● WORK TO COMPLETE: Copy exactly, please, the lines of the data from its start through the line containing "J2 pin 3: 0V -> VA".

Before-and-after change records:
________________________________________

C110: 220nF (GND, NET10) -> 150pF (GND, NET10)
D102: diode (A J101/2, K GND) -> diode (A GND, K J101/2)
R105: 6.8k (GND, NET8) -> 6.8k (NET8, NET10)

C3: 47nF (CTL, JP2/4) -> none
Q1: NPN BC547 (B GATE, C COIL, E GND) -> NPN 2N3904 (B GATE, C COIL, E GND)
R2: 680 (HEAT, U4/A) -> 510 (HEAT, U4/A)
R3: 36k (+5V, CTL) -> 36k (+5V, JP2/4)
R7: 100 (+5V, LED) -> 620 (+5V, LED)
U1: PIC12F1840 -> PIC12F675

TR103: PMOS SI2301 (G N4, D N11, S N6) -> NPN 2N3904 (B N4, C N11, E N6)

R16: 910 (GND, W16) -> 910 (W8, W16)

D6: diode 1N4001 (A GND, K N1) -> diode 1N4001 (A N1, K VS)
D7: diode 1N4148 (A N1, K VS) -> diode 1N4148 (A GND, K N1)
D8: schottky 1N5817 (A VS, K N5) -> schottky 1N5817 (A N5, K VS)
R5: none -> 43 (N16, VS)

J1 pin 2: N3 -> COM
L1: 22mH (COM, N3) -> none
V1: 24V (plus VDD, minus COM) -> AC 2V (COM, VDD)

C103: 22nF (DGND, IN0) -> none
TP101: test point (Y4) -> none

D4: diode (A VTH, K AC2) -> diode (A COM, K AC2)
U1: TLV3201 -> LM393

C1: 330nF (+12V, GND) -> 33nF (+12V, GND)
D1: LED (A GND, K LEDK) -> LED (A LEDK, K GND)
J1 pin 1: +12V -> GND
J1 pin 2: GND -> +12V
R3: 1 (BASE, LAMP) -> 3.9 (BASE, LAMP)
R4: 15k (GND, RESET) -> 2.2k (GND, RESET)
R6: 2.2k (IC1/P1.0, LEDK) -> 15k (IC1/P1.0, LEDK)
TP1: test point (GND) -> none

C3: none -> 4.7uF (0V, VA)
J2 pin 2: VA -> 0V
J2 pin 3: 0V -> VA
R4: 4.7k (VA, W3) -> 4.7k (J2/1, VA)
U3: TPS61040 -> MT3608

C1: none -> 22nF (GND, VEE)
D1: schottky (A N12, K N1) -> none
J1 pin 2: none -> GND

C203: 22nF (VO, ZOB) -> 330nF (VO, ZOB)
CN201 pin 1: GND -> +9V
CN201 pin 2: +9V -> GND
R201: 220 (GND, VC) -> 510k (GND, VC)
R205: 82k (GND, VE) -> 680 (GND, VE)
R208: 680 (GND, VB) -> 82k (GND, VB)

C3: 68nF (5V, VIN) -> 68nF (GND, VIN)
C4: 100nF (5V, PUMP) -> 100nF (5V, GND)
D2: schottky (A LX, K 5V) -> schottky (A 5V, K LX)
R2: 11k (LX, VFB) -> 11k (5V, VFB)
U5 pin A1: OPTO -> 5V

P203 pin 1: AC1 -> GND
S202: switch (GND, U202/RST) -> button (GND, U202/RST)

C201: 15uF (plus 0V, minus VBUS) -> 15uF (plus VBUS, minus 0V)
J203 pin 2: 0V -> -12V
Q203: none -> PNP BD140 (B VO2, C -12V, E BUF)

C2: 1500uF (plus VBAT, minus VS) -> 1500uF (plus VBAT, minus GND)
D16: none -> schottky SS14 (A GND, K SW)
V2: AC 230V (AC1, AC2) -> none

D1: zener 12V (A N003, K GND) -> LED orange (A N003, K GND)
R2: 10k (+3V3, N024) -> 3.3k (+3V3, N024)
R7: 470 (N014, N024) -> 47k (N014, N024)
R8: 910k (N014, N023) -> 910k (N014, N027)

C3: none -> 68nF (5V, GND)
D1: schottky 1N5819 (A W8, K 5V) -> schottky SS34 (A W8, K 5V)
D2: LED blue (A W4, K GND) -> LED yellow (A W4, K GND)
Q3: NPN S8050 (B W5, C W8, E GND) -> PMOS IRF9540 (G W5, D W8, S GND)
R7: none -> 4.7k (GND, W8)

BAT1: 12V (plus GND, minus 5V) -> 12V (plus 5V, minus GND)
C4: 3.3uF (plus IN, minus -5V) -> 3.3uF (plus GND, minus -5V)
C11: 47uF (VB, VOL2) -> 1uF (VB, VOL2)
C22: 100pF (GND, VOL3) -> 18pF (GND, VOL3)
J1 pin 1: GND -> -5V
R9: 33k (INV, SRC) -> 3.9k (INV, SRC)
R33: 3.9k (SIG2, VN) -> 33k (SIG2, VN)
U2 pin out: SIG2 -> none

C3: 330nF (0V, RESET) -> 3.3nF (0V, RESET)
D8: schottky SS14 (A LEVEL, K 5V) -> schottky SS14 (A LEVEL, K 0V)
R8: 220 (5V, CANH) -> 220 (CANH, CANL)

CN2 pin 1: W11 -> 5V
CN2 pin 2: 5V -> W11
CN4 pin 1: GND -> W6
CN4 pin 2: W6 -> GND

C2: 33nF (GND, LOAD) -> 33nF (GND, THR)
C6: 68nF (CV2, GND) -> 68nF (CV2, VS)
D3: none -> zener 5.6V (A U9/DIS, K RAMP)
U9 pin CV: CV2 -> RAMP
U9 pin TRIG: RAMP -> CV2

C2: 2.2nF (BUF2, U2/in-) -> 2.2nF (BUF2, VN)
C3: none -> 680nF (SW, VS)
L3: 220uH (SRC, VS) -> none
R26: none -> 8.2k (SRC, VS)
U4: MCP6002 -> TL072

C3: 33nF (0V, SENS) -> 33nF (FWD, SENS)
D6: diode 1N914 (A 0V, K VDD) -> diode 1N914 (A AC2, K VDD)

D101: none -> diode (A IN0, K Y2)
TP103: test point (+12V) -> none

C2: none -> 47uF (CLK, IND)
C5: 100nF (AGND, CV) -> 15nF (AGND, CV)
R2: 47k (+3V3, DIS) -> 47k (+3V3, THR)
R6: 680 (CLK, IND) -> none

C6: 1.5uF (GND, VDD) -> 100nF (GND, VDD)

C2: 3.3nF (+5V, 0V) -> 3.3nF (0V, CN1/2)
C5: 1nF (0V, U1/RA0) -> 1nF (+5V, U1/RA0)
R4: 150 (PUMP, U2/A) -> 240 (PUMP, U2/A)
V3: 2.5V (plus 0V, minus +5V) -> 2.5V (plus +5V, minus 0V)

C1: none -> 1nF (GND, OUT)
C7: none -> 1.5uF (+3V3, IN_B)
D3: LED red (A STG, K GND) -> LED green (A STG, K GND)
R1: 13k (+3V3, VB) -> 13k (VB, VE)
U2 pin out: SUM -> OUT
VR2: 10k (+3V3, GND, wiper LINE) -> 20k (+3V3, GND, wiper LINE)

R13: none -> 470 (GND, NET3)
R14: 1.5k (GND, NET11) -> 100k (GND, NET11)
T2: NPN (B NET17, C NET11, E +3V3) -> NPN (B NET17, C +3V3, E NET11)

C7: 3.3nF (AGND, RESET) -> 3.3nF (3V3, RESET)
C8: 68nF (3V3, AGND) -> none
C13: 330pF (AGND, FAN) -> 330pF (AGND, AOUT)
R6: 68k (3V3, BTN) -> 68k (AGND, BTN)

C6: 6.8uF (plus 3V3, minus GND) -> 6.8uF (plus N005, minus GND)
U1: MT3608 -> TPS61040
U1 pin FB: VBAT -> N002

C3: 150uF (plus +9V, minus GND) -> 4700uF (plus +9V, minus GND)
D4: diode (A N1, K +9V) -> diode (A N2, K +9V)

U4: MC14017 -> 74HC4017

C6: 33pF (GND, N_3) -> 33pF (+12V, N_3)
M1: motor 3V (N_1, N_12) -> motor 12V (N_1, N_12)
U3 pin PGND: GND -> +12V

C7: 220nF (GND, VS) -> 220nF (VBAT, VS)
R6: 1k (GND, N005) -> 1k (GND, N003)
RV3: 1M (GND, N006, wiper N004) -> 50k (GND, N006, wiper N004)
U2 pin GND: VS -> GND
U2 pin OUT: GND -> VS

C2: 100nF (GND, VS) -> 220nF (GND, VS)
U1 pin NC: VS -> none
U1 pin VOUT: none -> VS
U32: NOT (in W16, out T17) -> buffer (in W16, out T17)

________________________________________

● WRITTEN RESPONSE:
C110: 220nF (GND, NET10) -> 150pF (GND, NET10)
D102: diode (A J101/2, K GND) -> diode (A GND, K J101/2)
R105: 6.8k (GND, NET8) -> 6.8k (NET8, NET10)

C3: 47nF (CTL, JP2/4) -> none
Q1: NPN BC547 (B GATE, C COIL, E GND) -> NPN 2N3904 (B GATE, C COIL, E GND)
R2: 680 (HEAT, U4/A) -> 510 (HEAT, U4/A)
R3: 36k (+5V, CTL) -> 36k (+5V, JP2/4)
R7: 100 (+5V, LED) -> 620 (+5V, LED)
U1: PIC12F1840 -> PIC12F675

TR103: PMOS SI2301 (G N4, D N11, S N6) -> NPN 2N3904 (B N4, C N11, E N6)

R16: 910 (GND, W16) -> 910 (W8, W16)

D6: diode 1N4001 (A GND, K N1) -> diode 1N4001 (A N1, K VS)
D7: diode 1N4148 (A N1, K VS) -> diode 1N4148 (A GND, K N1)
D8: schottky 1N5817 (A VS, K N5) -> schottky 1N5817 (A N5, K VS)
R5: none -> 43 (N16, VS)

J1 pin 2: N3 -> COM
L1: 22mH (COM, N3) -> none
V1: 24V (plus VDD, minus COM) -> AC 2V (COM, VDD)

C103: 22nF (DGND, IN0) -> none
TP101: test point (Y4) -> none

D4: diode (A VTH, K AC2) -> diode (A COM, K AC2)
U1: TLV3201 -> LM393

C1: 330nF (+12V, GND) -> 33nF (+12V, GND)
D1: LED (A GND, K LEDK) -> LED (A LEDK, K GND)
J1 pin 1: +12V -> GND
J1 pin 2: GND -> +12V
R3: 1 (BASE, LAMP) -> 3.9 (BASE, LAMP)
R4: 15k (GND, RESET) -> 2.2k (GND, RESET)
R6: 2.2k (IC1/P1.0, LEDK) -> 15k (IC1/P1.0, LEDK)
TP1: test point (GND) -> none

C3: none -> 4.7uF (0V, VA)
J2 pin 2: VA -> 0V
J2 pin 3: 0V -> VA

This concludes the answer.